** Opening Entries provided block **
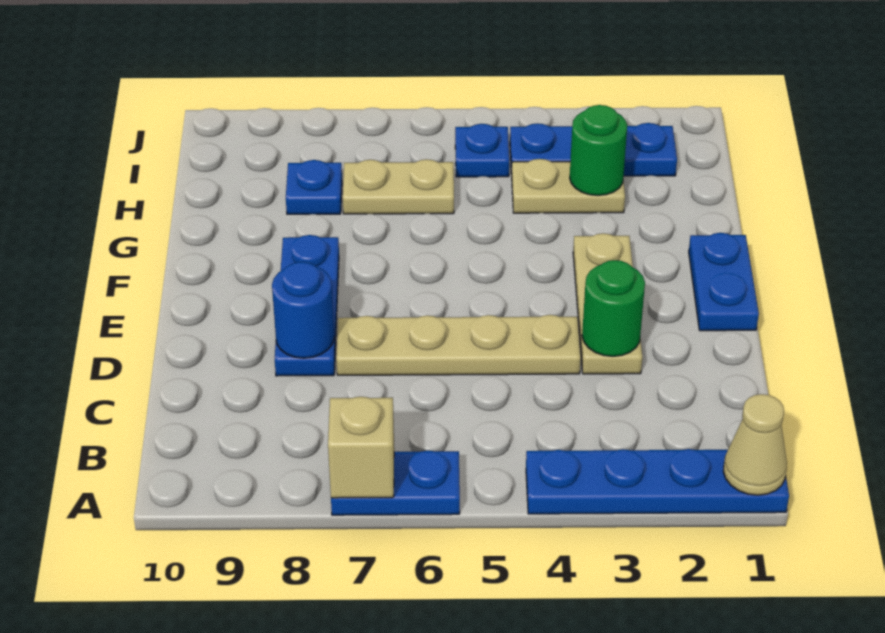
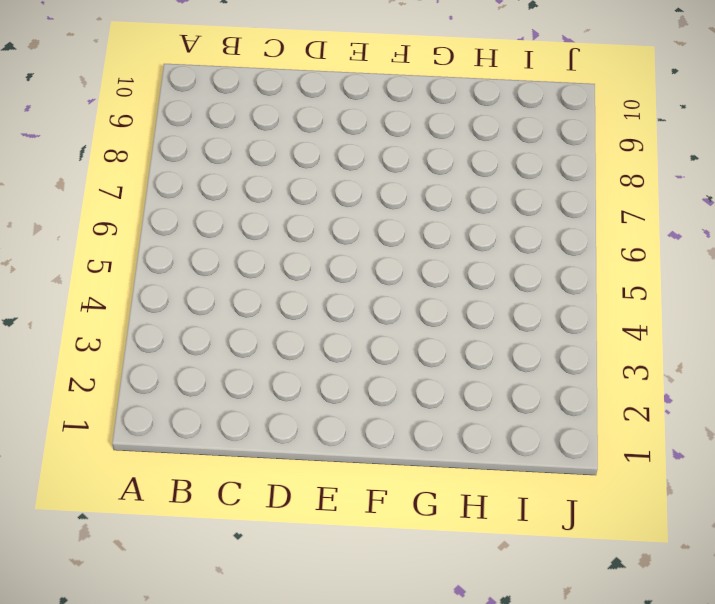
none -> blue plate A1:A4 level 1
none -> blue plate A6:A7 level 1
none -> tan plate D3:F3 level 1

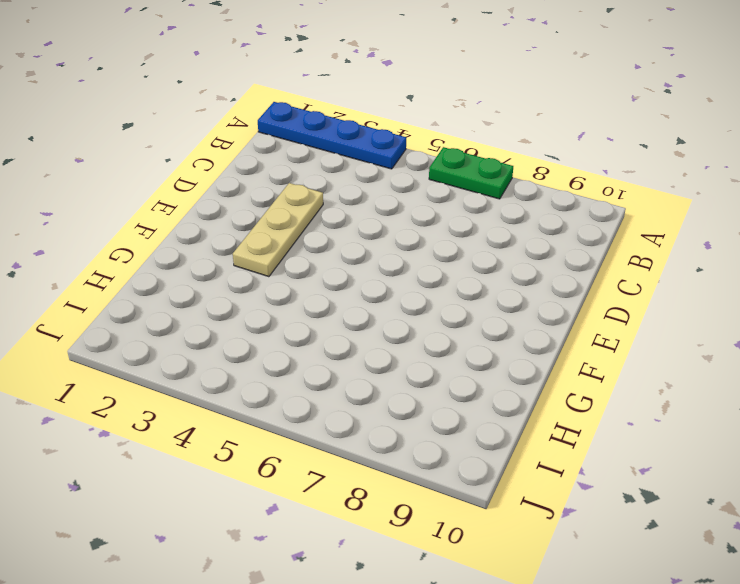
green plate A6:A7 level 1 -> blue plate A6:A7 level 1
none -> tan plate D4:D7 level 1
none -> blue plate D8:F8 level 1
none -> blue plate E1:F1 level 1

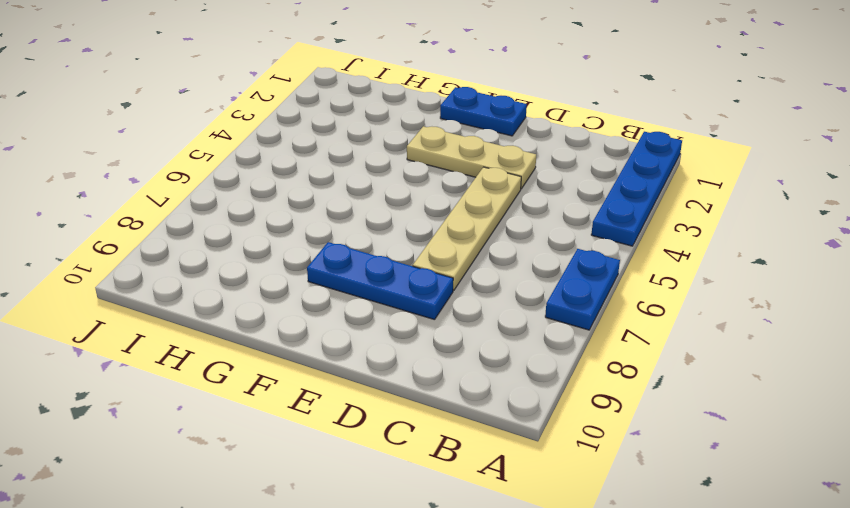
none -> tan plate H3:H4 level 1
none -> tan plate H6:H7 level 1
none -> blue plate H8 level 1

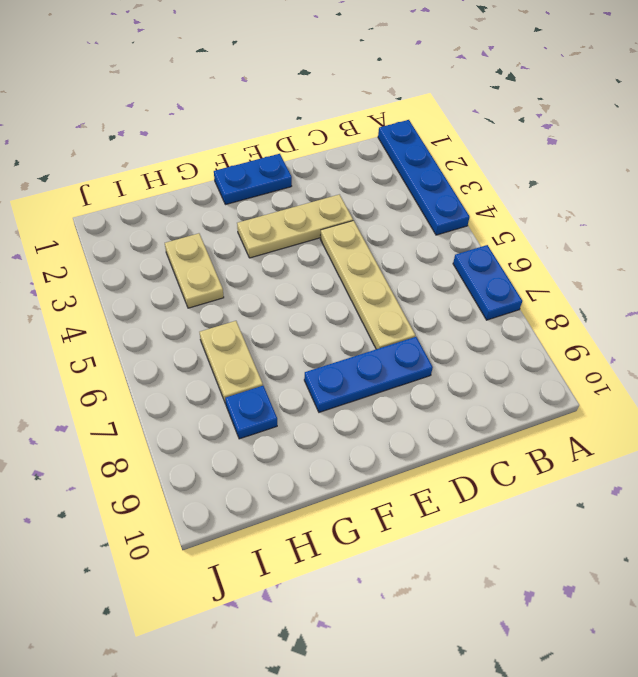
none -> blue plate I2:I4 level 1
none -> blue plate I5 level 1
none -> tan cone A1 level 2

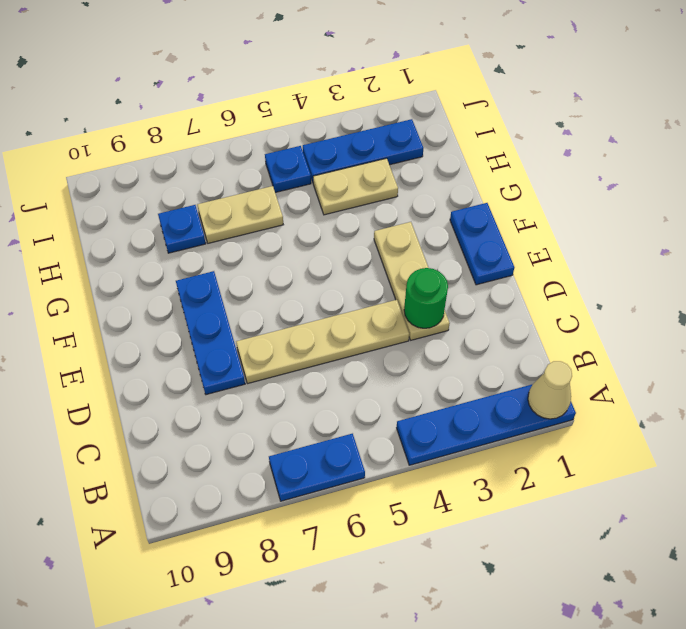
none -> tan brick A7 level 2
none -> blue round brick D8 level 2
none -> green round brick H3 level 2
** Closing Entries provided block **
> Exercise description
Print each entry shown above with exact wording and no pictures.

> Answer area
none -> blue plate A1:A4 level 1
none -> blue plate A6:A7 level 1
none -> tan plate D3:F3 level 1

green plate A6:A7 level 1 -> blue plate A6:A7 level 1
none -> tan plate D4:D7 level 1
none -> blue plate D8:F8 level 1
none -> blue plate E1:F1 level 1

none -> tan plate H3:H4 level 1
none -> tan plate H6:H7 level 1
none -> blue plate H8 level 1

none -> blue plate I2:I4 level 1
none -> blue plate I5 level 1
none -> tan cone A1 level 2

none -> tan brick A7 level 2
none -> blue round brick D8 level 2
none -> green round brick H3 level 2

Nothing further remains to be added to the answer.